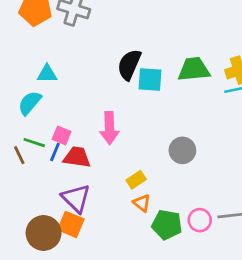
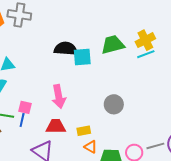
black semicircle: (129, 65) -> (66, 49), turned 80
red trapezoid: (77, 157) -> (56, 126), moved
yellow rectangle: (136, 180) -> (84, 131), turned 32

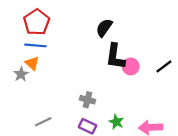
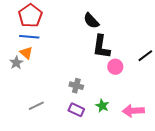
black semicircle: (104, 28) -> (91, 21), turned -78
pink circle: (131, 66) -> (115, 67), moved

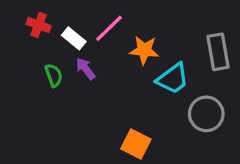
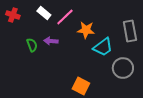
red cross: (39, 25) -> (13, 15), moved
white rectangle: (74, 38) -> (44, 13), moved
purple arrow: (86, 69) -> (51, 41), turned -48

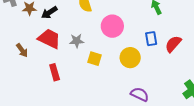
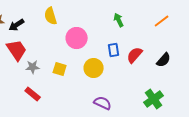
red trapezoid: (49, 39) -> (17, 50), turned 30
gray star: (77, 41) -> (33, 67), moved
red rectangle: (55, 72) -> (33, 94), moved, turned -35

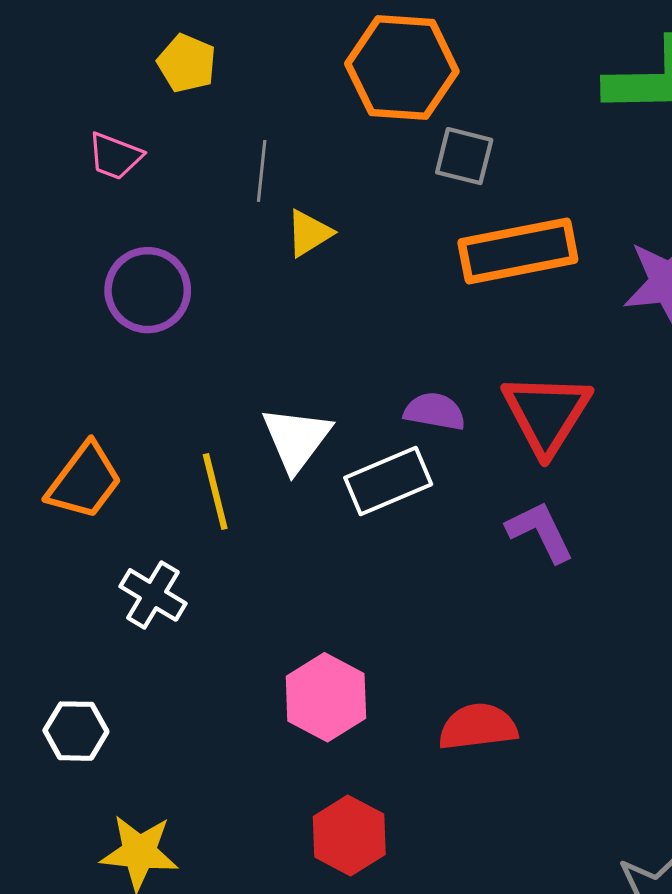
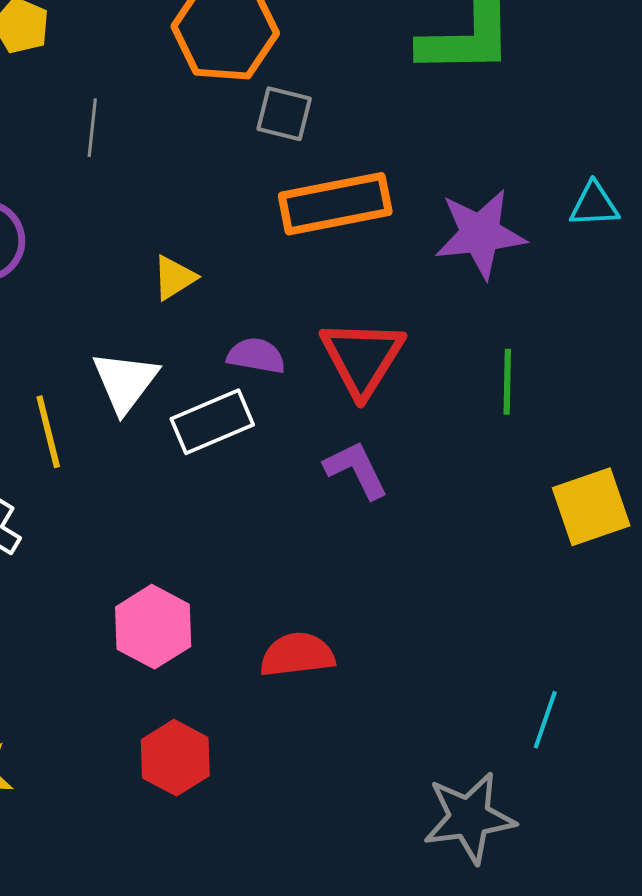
yellow triangle: (309, 233) -> (174, 278), moved

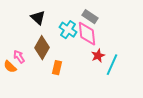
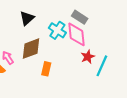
black triangle: (38, 18) -> (27, 18), turned 35
brown diamond: (42, 48) -> (31, 49), turned 40

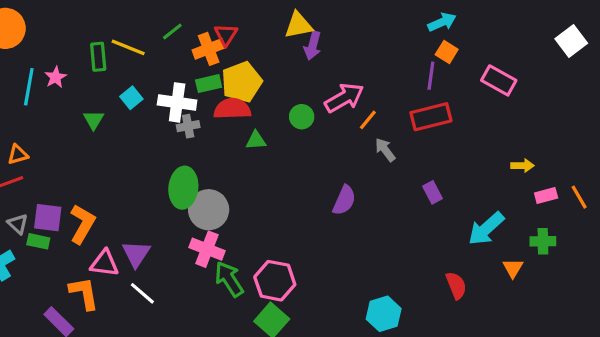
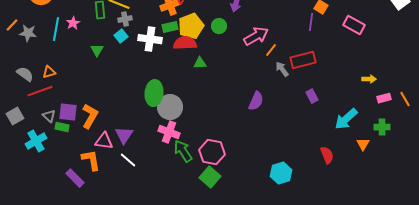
green circle: (302, 117) -> (219, 26), moved
red rectangle: (431, 117) -> (303, 60), moved
gray cross: (188, 126) -> (125, 19), moved

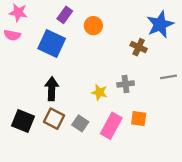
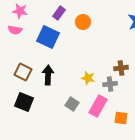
brown cross: (139, 47) -> (121, 68), moved, turned -32
gray cross: (126, 84) -> (110, 84), moved
brown square: (54, 119) -> (23, 72), moved
orange square: (139, 119) -> (121, 118), moved

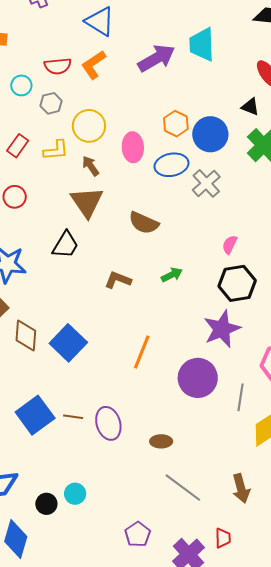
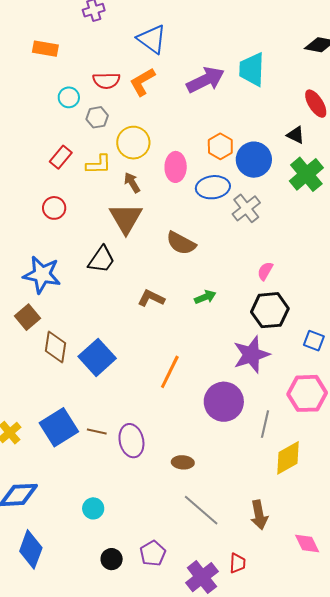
black circle: (46, 504) -> (112, 559), moved

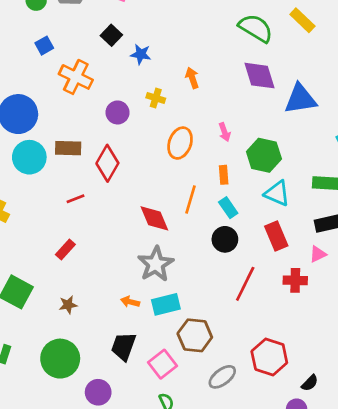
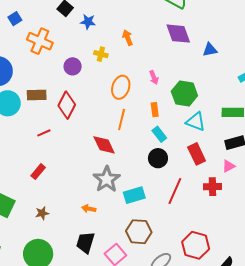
blue triangle: (300, 99) -> (210, 50), size x0.6
orange line: (191, 199) -> (122, 119), moved
cyan rectangle: (166, 304) -> (134, 195), moved

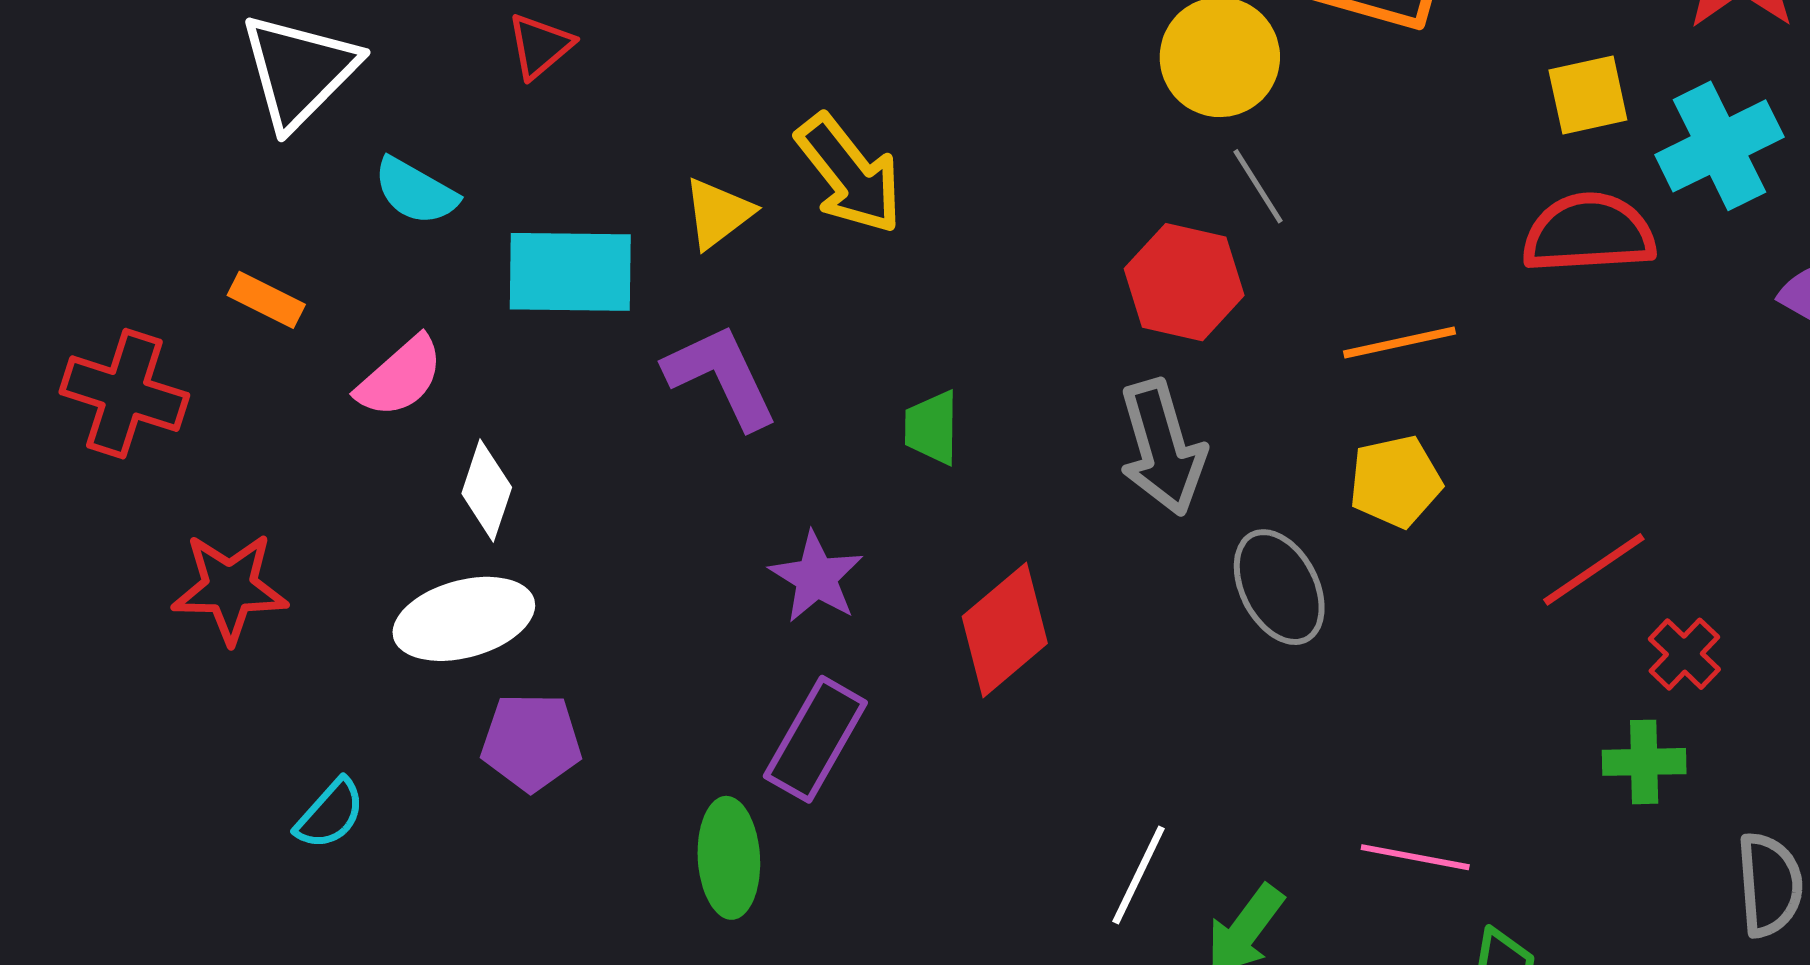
■ ■ ■
Exercise prompt:
Your answer should be a single number: the count of lines in the entries that hold the string "semicircle".

Exercise output:
2